» Your goal
Please copy all of the data that follows exactly, leaving any pictures out.

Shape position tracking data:

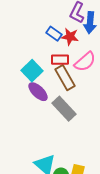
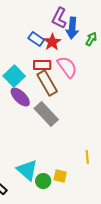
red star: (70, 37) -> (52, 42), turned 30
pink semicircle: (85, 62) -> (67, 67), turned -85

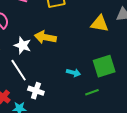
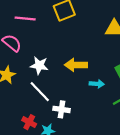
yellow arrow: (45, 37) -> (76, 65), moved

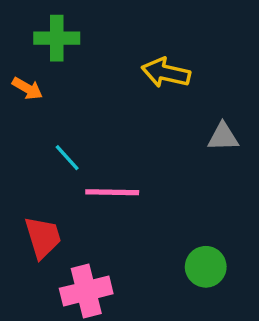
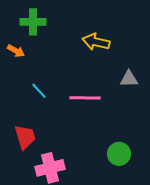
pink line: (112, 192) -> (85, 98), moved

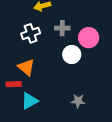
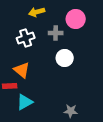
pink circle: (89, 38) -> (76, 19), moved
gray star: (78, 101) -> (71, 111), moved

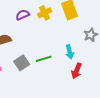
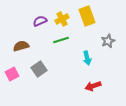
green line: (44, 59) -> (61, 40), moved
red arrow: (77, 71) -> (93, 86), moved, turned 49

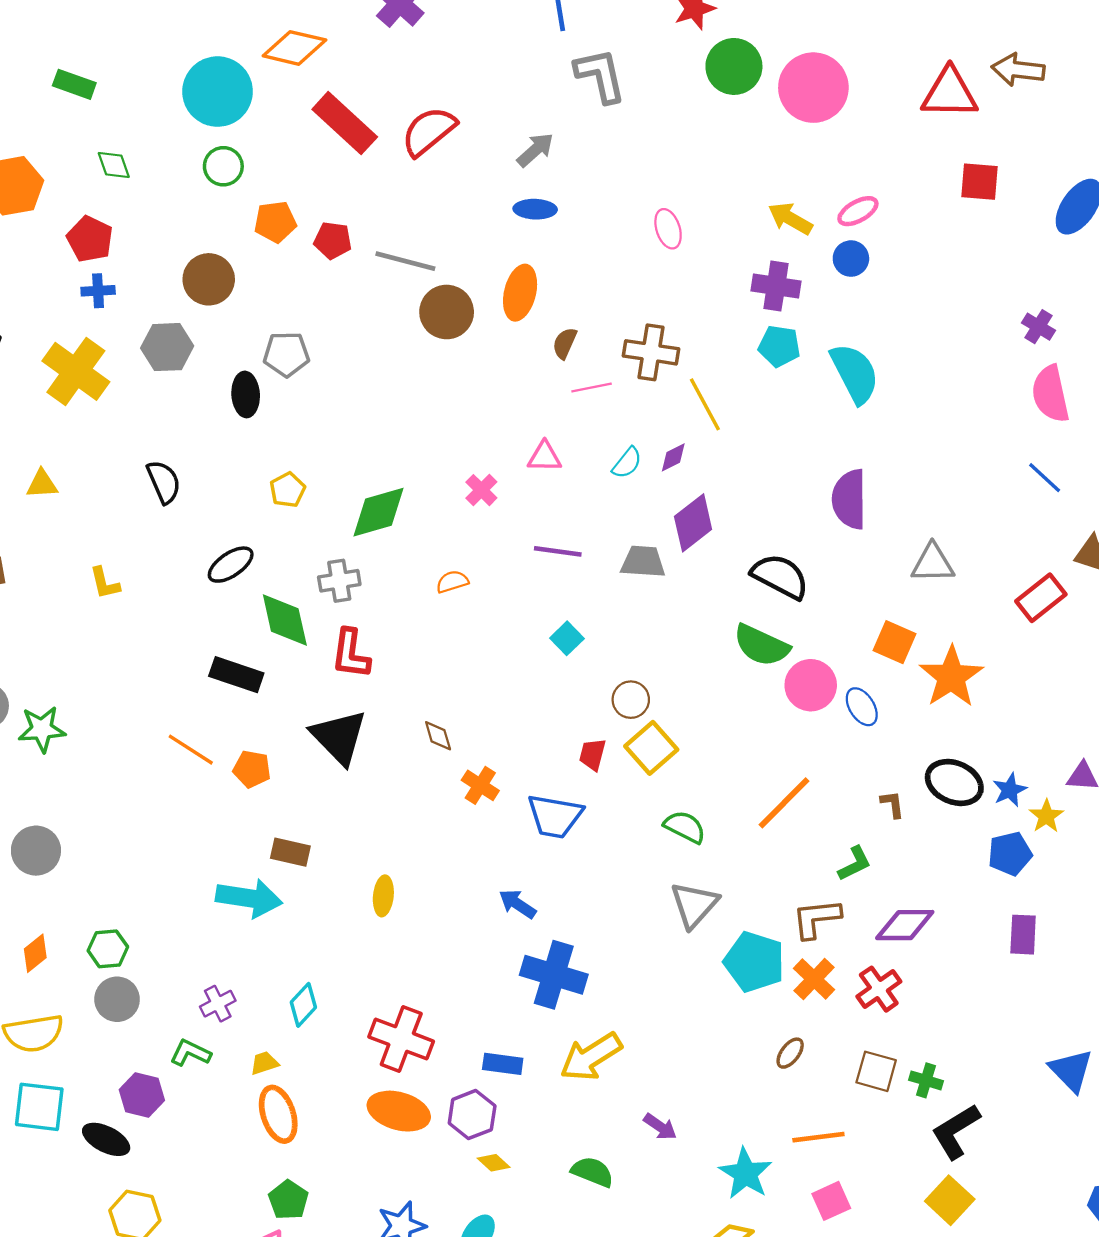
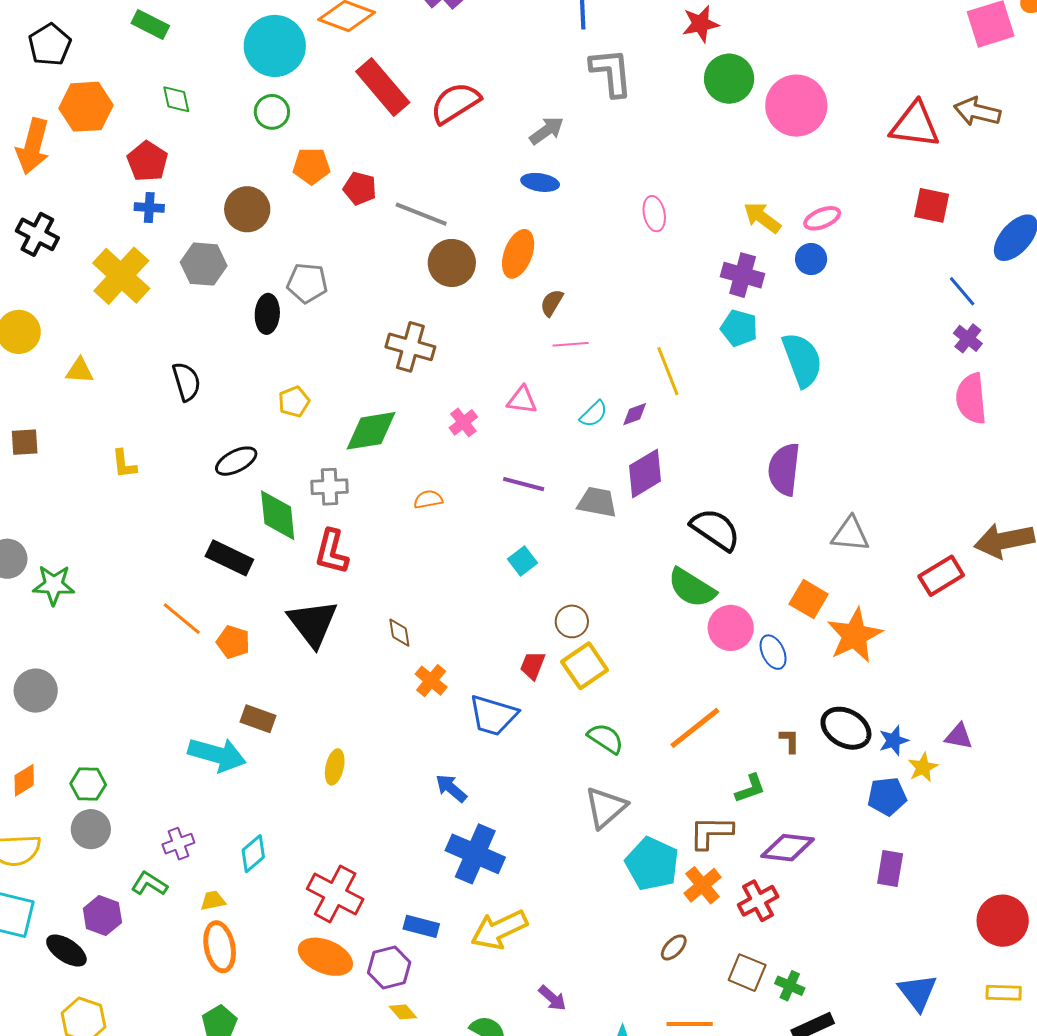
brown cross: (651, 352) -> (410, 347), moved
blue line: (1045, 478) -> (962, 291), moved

» Solution to this problem
red star: (70, 37) -> (52, 42), turned 30
pink semicircle: (85, 62) -> (67, 67), turned -85

yellow arrow: (45, 37) -> (76, 65), moved

pink line: (112, 192) -> (85, 98), moved

pink circle: (89, 38) -> (76, 19), moved
gray star: (78, 101) -> (71, 111), moved

green line: (44, 59) -> (61, 40), moved
red arrow: (77, 71) -> (93, 86), moved, turned 49

brown cross: (651, 352) -> (410, 347), moved
blue line: (1045, 478) -> (962, 291), moved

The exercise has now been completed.